**THE INPUT:**
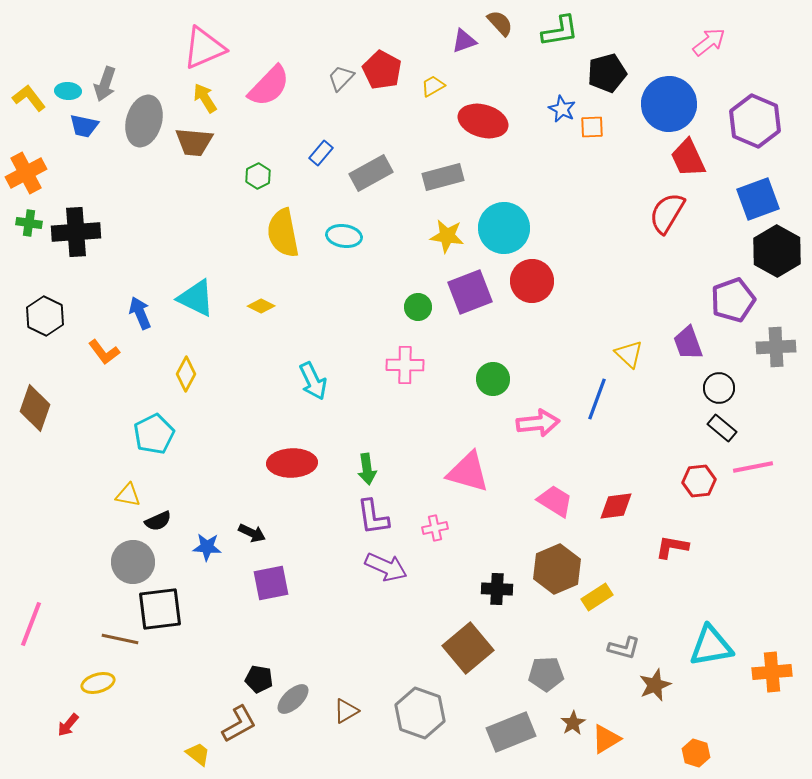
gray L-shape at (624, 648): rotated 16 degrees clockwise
...
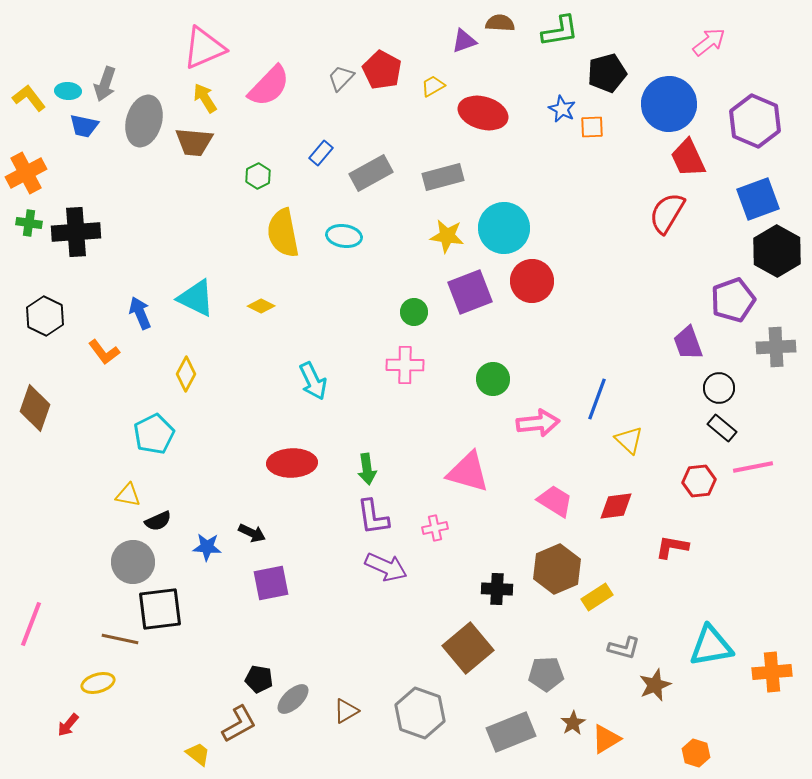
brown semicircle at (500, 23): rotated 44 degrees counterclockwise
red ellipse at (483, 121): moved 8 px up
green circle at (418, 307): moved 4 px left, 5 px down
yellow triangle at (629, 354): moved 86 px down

**AIM:** Copy out the entries verbatim, starting at the line containing "brown semicircle at" and ending at the line containing "yellow triangle at", with both of those lines included.

**RESPONSE BELOW:**
brown semicircle at (500, 23): rotated 44 degrees counterclockwise
red ellipse at (483, 121): moved 8 px up
green circle at (418, 307): moved 4 px left, 5 px down
yellow triangle at (629, 354): moved 86 px down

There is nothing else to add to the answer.